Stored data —
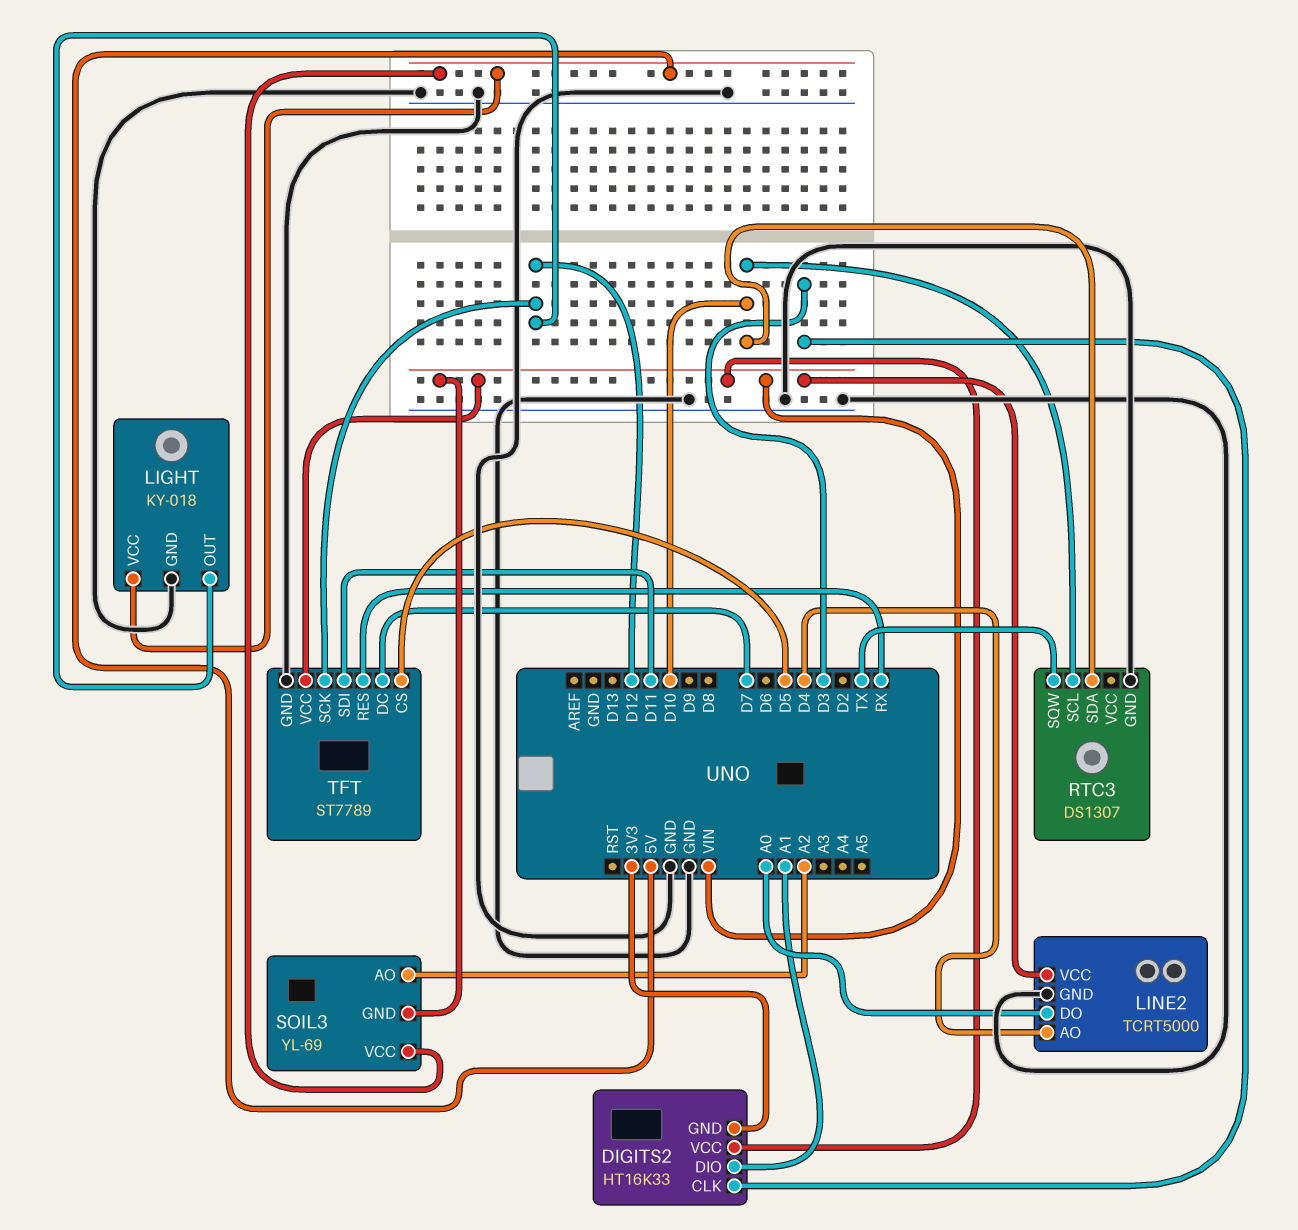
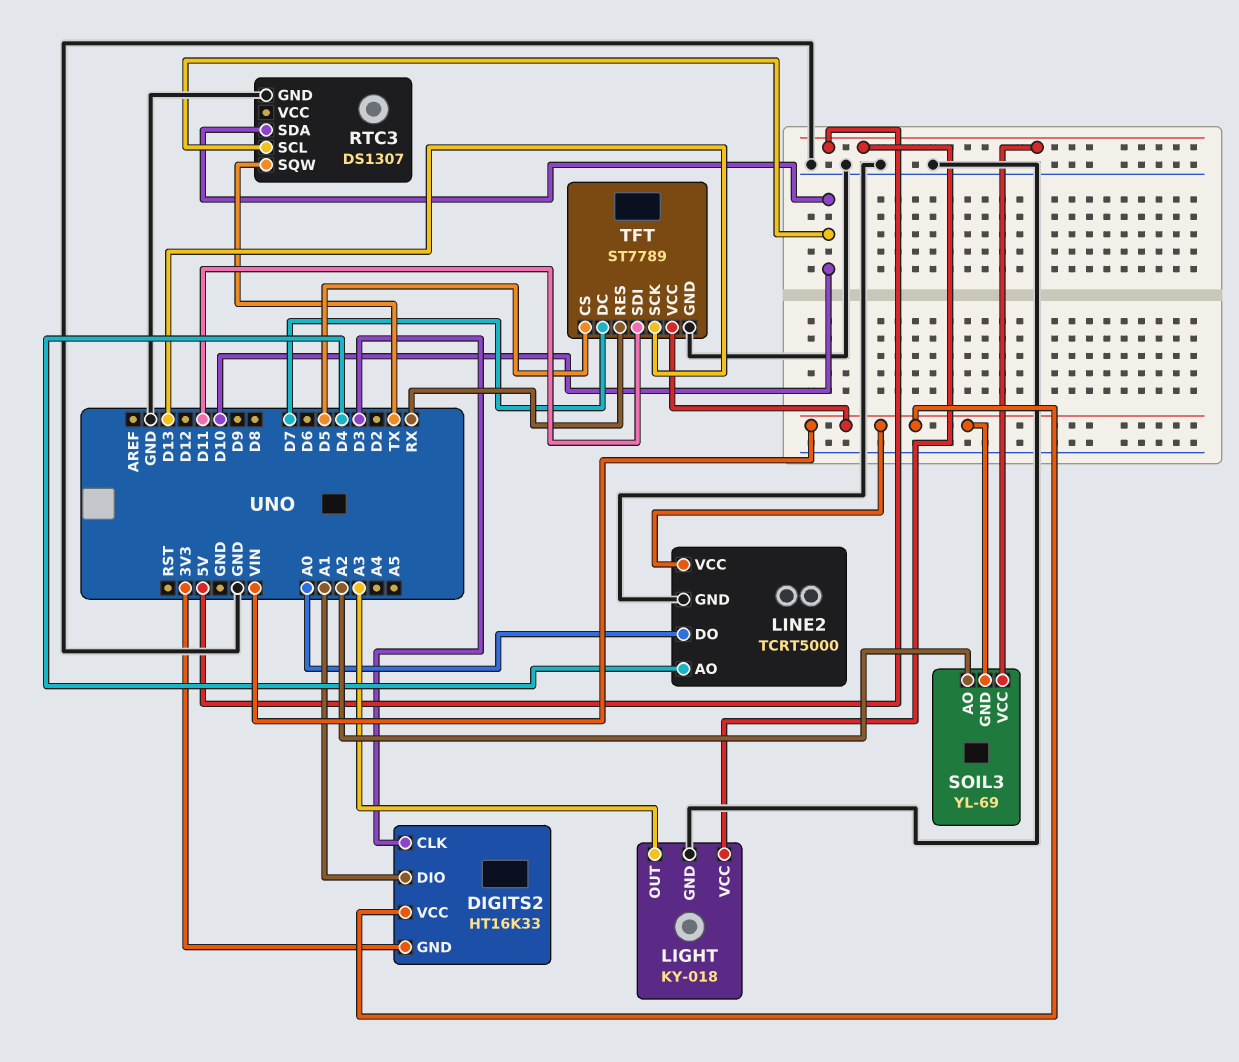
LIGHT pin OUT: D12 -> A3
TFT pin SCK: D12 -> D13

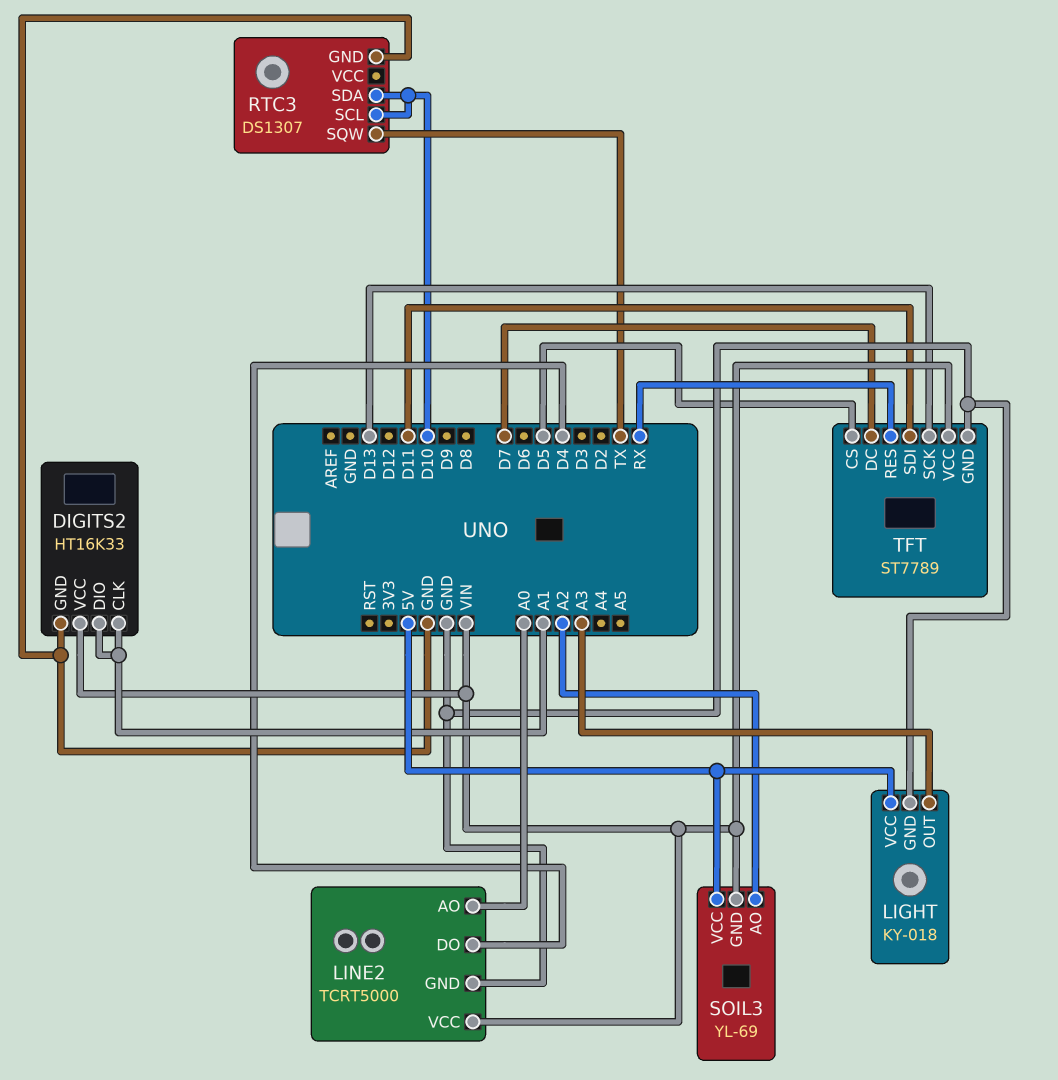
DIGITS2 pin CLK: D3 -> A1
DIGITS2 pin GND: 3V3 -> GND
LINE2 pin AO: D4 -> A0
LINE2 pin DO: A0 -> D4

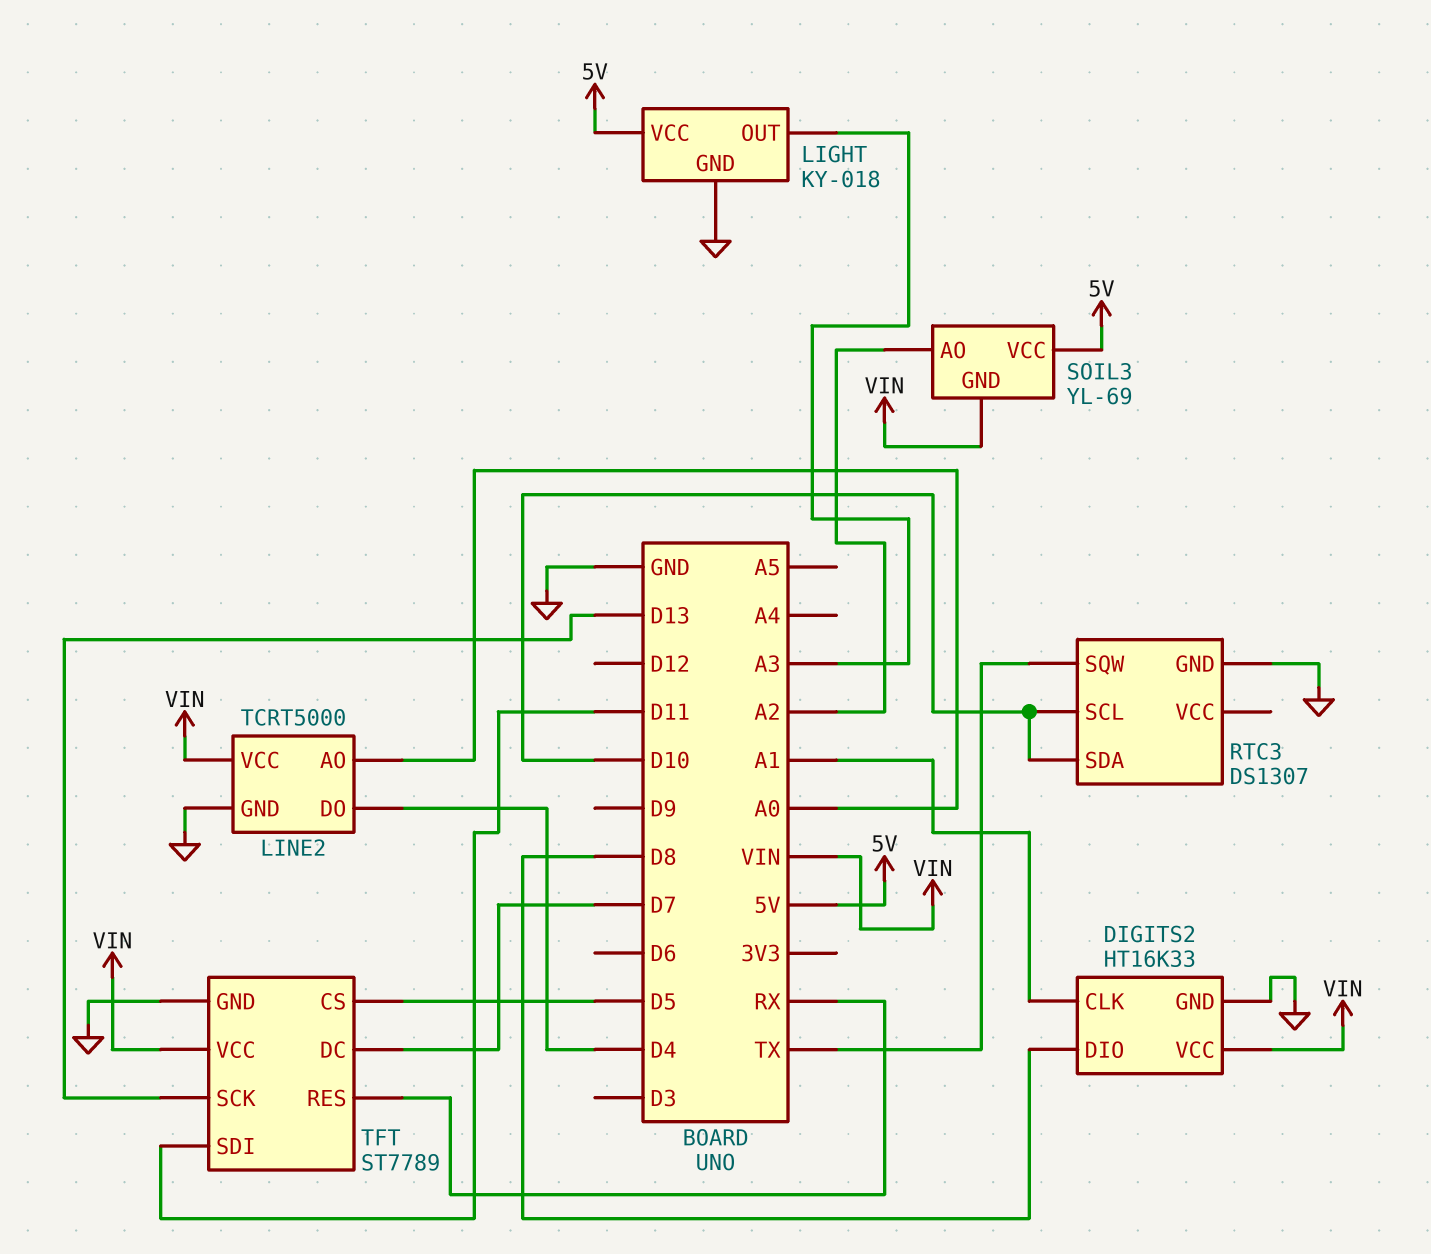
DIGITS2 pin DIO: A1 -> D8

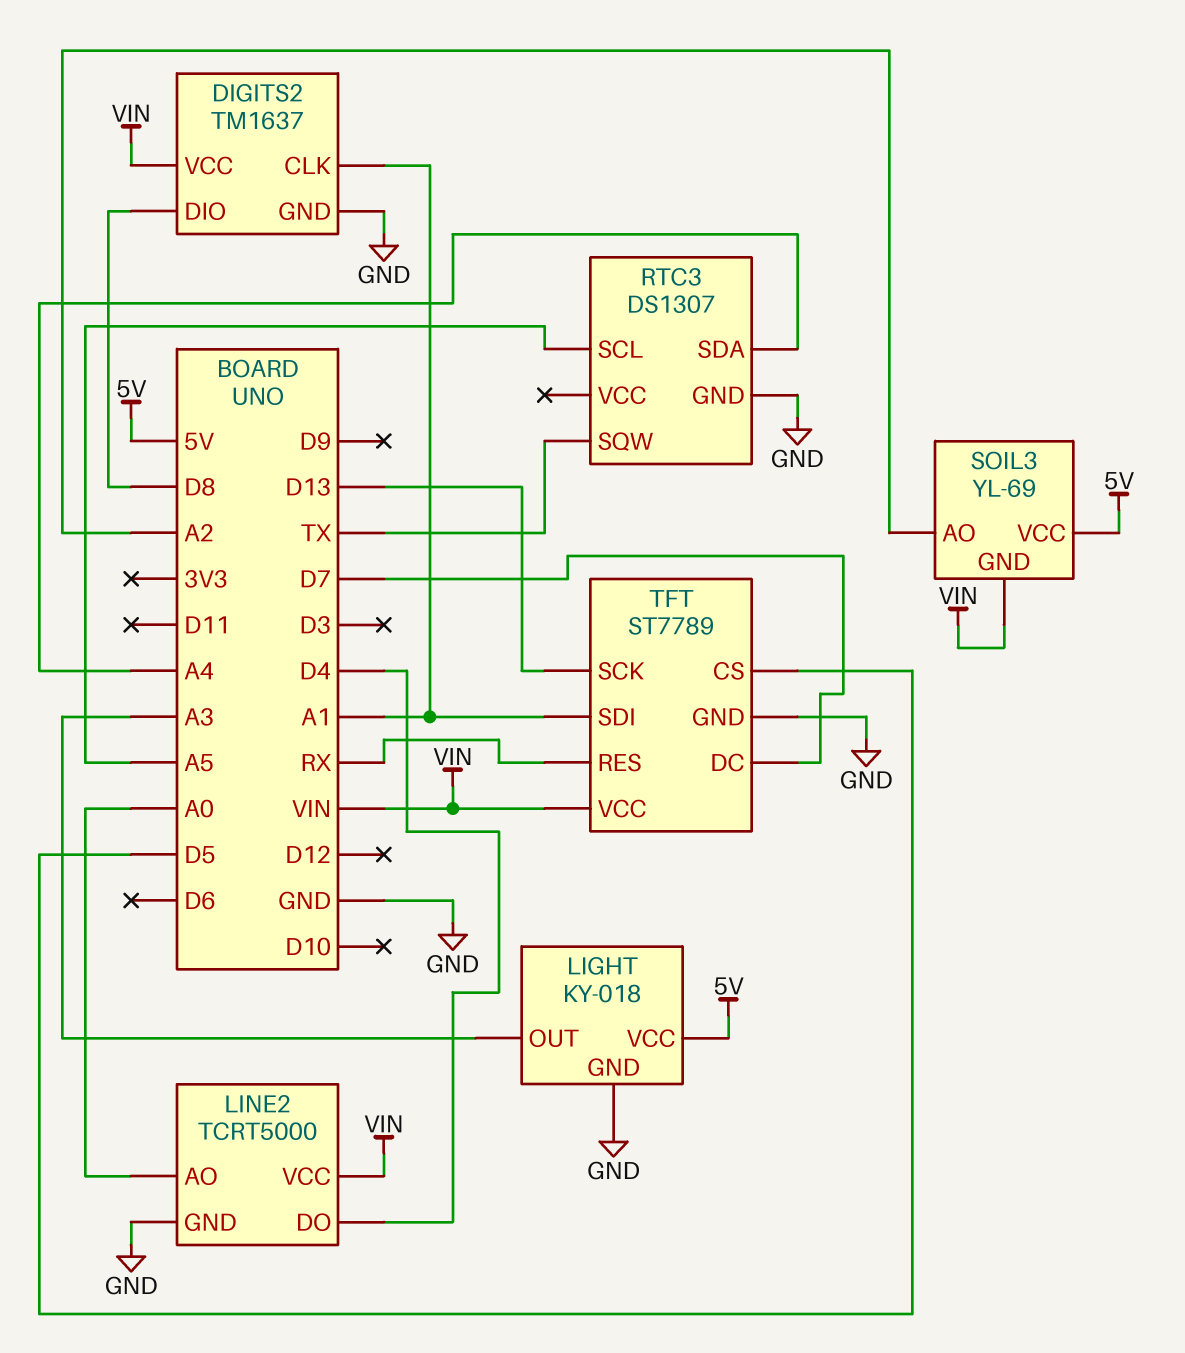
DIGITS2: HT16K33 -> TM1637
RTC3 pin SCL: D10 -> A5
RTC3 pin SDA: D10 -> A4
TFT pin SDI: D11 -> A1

Work instructions —
Copy every entry exactly; drop the pictures.

Task answer —
LIGHT pin OUT: D12 -> A3
TFT pin SCK: D12 -> D13

DIGITS2 pin CLK: D3 -> A1
DIGITS2 pin GND: 3V3 -> GND
LINE2 pin AO: D4 -> A0
LINE2 pin DO: A0 -> D4

DIGITS2 pin DIO: A1 -> D8

DIGITS2: HT16K33 -> TM1637
RTC3 pin SCL: D10 -> A5
RTC3 pin SDA: D10 -> A4
TFT pin SDI: D11 -> A1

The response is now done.